(SUPPLIED RECORDS):
— Begin —

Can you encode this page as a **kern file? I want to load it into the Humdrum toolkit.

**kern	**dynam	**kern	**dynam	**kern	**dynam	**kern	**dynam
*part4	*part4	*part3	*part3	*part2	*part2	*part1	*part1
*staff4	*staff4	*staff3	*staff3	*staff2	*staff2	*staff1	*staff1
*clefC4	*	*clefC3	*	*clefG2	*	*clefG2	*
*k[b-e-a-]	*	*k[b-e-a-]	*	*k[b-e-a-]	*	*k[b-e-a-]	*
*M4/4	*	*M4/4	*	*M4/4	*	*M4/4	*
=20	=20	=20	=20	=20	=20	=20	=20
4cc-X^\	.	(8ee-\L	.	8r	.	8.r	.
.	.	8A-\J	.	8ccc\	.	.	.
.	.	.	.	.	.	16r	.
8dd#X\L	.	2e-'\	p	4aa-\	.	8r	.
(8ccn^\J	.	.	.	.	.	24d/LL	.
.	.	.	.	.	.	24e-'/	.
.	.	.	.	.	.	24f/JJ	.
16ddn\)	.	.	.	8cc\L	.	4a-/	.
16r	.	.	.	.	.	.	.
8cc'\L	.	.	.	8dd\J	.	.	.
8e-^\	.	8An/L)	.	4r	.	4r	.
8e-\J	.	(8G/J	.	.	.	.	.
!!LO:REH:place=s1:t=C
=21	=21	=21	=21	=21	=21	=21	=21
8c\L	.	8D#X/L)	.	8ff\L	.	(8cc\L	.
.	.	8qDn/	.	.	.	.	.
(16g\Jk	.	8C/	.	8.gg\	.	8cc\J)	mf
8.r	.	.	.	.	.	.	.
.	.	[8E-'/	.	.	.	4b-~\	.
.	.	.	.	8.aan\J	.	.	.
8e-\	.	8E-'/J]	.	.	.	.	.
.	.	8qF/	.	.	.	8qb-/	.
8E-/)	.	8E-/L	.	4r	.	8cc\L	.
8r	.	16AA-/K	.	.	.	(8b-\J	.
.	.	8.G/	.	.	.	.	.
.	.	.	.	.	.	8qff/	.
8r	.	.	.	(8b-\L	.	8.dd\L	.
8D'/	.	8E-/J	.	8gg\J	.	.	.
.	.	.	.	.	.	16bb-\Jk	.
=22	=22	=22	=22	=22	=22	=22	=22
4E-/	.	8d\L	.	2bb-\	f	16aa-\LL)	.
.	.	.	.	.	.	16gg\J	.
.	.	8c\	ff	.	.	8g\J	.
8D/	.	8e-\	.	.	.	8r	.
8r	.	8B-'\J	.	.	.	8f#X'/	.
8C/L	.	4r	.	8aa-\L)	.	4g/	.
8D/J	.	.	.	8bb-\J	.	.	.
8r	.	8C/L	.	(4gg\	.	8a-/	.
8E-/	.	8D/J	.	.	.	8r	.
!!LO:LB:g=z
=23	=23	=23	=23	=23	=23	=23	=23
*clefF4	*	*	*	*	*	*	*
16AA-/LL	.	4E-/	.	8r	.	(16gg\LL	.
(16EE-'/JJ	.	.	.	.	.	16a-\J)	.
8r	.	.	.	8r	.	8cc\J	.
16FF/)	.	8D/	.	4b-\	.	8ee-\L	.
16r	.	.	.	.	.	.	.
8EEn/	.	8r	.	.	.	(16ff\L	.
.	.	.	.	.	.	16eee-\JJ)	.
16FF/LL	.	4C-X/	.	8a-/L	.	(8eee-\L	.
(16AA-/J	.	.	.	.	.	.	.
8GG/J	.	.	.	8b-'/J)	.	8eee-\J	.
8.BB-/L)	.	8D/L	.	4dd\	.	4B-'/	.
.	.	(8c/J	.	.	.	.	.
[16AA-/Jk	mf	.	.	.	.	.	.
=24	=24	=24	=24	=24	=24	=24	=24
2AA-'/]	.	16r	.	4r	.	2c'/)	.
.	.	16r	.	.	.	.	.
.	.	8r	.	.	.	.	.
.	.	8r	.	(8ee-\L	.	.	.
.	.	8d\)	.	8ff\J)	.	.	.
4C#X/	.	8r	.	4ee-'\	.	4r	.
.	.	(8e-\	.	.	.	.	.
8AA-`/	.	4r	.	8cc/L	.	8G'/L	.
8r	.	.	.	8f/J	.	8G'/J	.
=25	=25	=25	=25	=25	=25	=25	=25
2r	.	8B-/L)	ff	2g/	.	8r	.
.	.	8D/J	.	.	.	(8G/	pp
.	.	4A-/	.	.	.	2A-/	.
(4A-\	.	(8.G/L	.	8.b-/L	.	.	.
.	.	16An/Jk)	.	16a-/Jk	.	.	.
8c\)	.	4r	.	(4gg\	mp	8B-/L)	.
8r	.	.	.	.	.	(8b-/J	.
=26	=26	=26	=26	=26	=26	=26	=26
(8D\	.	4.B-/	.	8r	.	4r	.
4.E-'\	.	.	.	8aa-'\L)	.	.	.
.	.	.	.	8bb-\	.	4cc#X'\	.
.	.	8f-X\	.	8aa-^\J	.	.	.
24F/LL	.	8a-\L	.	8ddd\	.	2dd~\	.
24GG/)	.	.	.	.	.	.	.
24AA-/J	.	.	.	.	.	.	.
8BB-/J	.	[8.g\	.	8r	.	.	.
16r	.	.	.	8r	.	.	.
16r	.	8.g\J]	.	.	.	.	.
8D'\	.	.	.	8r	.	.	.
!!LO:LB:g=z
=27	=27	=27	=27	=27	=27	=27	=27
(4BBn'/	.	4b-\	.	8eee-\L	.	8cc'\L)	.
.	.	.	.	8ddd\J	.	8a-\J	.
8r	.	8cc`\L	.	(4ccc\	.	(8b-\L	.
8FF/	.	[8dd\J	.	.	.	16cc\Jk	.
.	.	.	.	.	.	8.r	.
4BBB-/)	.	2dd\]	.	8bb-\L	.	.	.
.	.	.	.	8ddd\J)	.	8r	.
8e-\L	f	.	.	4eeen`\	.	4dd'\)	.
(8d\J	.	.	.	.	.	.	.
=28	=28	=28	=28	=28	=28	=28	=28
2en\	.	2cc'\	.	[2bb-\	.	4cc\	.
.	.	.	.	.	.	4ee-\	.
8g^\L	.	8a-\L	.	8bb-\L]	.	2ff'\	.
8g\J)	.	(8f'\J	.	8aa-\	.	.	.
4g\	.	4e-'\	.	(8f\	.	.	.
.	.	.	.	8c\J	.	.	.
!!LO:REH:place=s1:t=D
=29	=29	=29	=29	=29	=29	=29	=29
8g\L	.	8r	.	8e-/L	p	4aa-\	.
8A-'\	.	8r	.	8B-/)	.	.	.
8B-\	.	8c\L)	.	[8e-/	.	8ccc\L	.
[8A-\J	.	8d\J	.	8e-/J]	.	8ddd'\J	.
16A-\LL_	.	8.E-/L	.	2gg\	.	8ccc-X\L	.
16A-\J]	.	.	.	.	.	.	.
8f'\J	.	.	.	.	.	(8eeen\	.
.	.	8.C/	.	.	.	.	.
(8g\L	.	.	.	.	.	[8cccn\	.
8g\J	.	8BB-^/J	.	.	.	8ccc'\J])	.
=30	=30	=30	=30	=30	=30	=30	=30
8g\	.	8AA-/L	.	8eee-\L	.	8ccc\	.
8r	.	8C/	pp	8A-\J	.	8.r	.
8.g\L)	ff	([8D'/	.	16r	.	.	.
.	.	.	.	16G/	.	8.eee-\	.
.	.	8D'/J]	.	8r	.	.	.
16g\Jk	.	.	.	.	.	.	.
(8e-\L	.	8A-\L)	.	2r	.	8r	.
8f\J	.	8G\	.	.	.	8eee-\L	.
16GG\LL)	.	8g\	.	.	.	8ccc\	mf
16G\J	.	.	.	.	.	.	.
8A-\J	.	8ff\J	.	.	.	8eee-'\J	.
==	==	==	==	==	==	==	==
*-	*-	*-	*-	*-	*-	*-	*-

— End —

(WRITTEN REQUEST):
Copy out each line of the listing above that contains the string "kern". Letter case must match.

(OUTPUT BELOW):
Can you encode this page as a **kern file? I want to load it into the Humdrum toolkit.
**kern	**dynam	**kern	**dynam	**kern	**dynam	**kern	**dynam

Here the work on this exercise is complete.